• _Data for this task_:
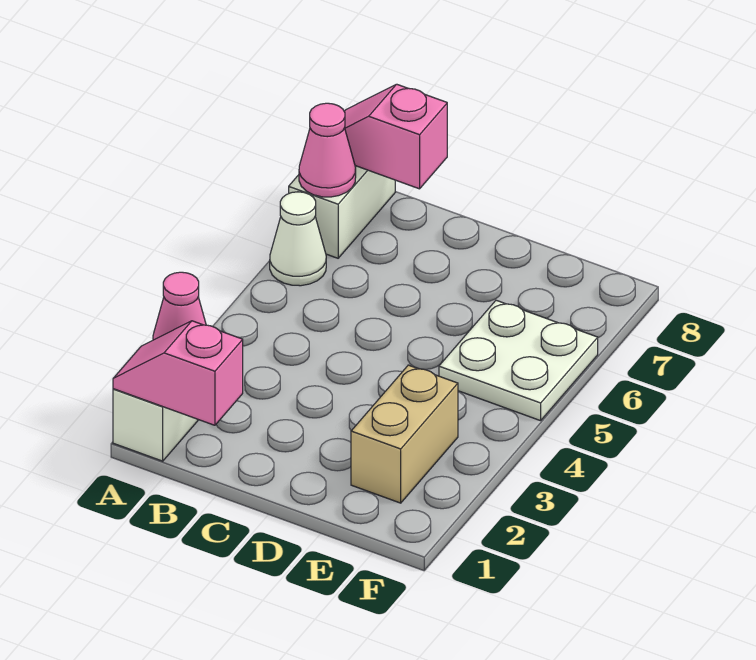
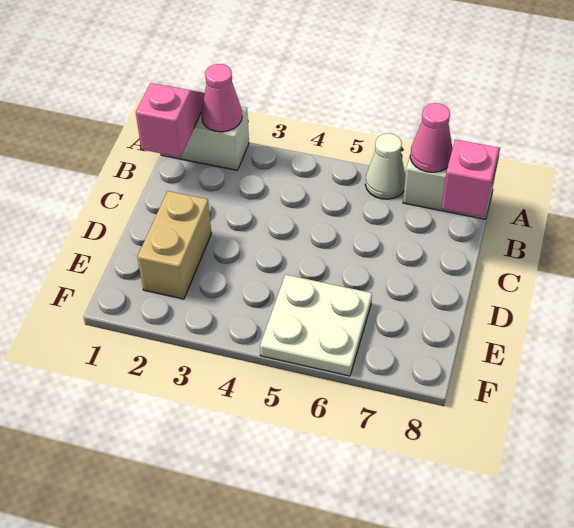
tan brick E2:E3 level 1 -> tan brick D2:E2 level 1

---

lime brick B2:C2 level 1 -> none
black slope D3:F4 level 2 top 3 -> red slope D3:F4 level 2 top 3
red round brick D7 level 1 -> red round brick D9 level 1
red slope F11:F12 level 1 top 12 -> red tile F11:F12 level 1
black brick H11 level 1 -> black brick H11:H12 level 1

• _What you should do_:
Pull out the lines above in which the word "slope" appears.

• _Answer to this task_:
black slope D3:F4 level 2 top 3 -> red slope D3:F4 level 2 top 3
red slope F11:F12 level 1 top 12 -> red tile F11:F12 level 1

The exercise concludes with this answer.